Source data:

◇ ◇ ◇ ◇ ◇ ◇ ◇

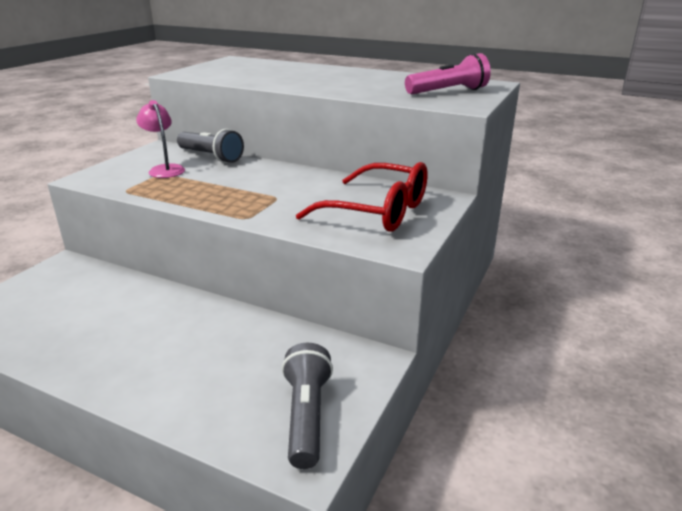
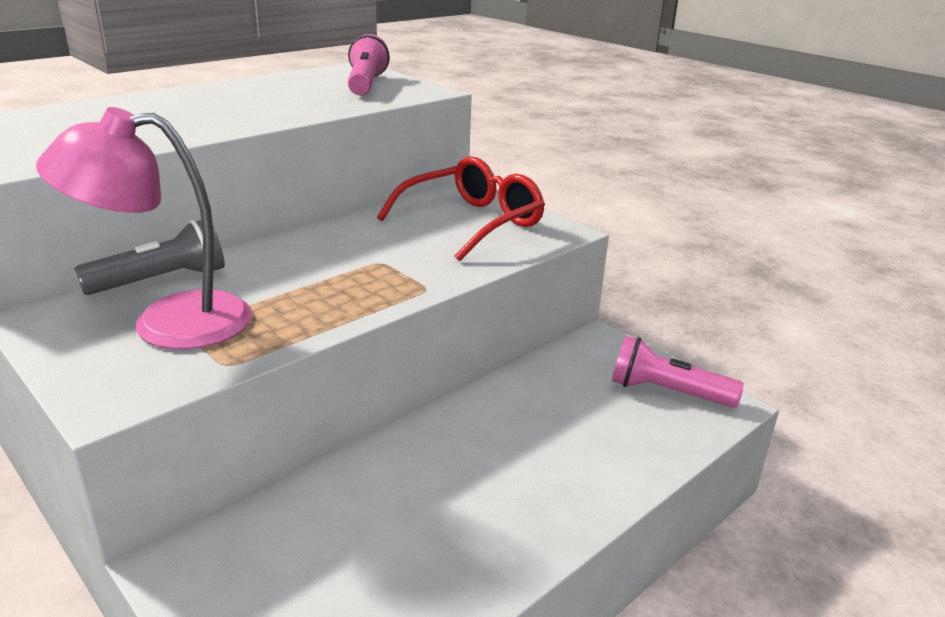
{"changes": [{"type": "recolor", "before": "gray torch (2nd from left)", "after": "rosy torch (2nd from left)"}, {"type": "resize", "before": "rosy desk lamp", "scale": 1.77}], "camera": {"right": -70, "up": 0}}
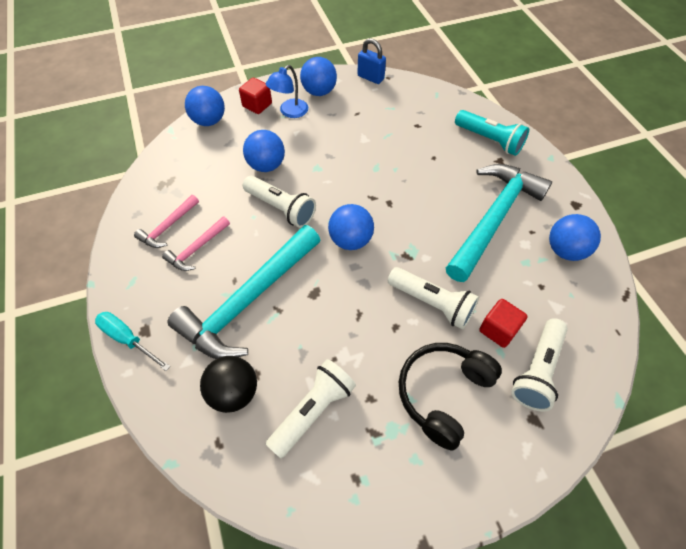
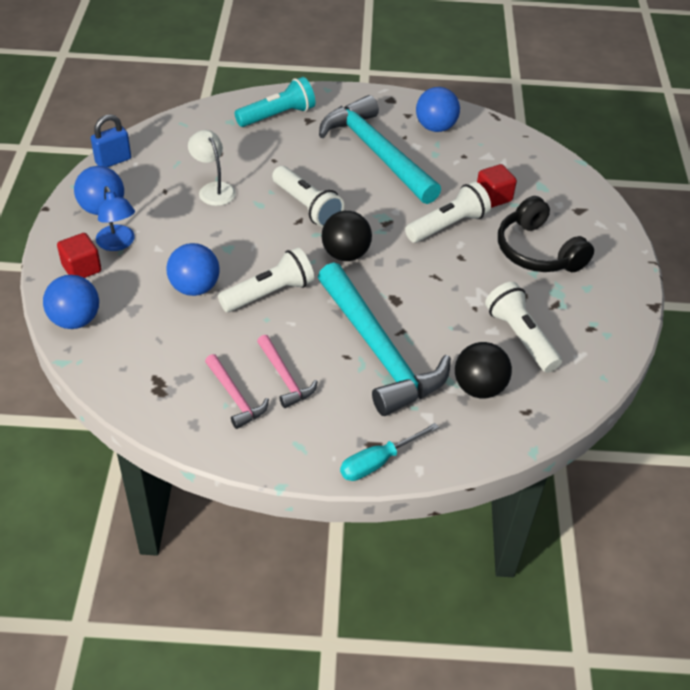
{"changes": [{"type": "insert", "after": "white desk lamp"}, {"type": "move", "before": "white torch (4th from left in the first image)", "after": "white torch (2nd from left)"}, {"type": "recolor", "before": "cobalt ball (4th from left)", "after": "ebony ball (1st from left)"}], "camera": {"right": -70, "up": -10}}
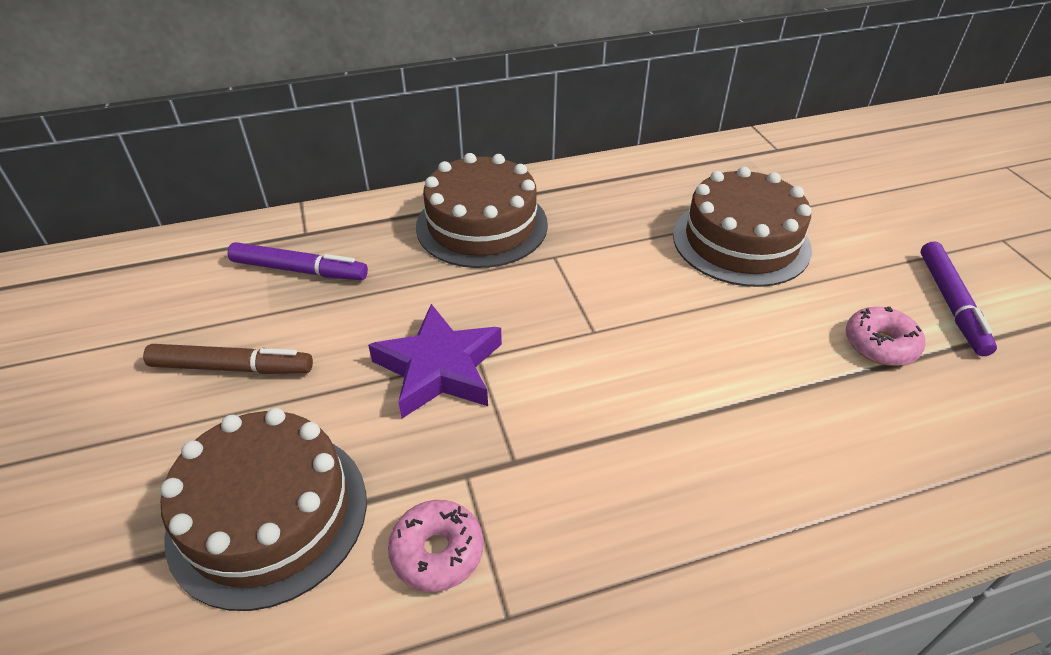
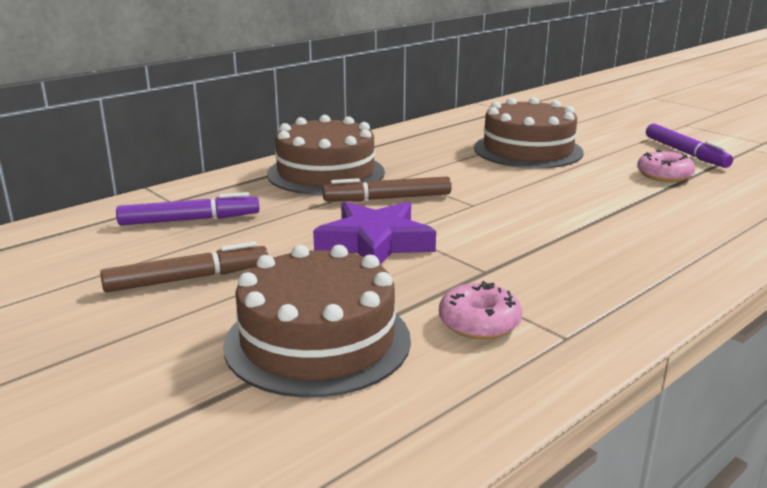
{"changes": [{"type": "insert", "after": "russet felt pen (2nd from left)"}], "camera": {"right": -25, "up": -20}}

◇ ◇ ◇ ◇ ◇ ◇ ◇

Task objective:
Return the listing above verbatim and exclude every picture.

Problem solution:
{"changes": [{"type": "recolor", "before": "gray torch (2nd from left)", "after": "rosy torch (2nd from left)"}, {"type": "resize", "before": "rosy desk lamp", "scale": 1.77}], "camera": {"right": -70, "up": 0}}
{"changes": [{"type": "insert", "after": "white desk lamp"}, {"type": "move", "before": "white torch (4th from left in the first image)", "after": "white torch (2nd from left)"}, {"type": "recolor", "before": "cobalt ball (4th from left)", "after": "ebony ball (1st from left)"}], "camera": {"right": -70, "up": -10}}
{"changes": [{"type": "insert", "after": "russet felt pen (2nd from left)"}], "camera": {"right": -25, "up": -20}}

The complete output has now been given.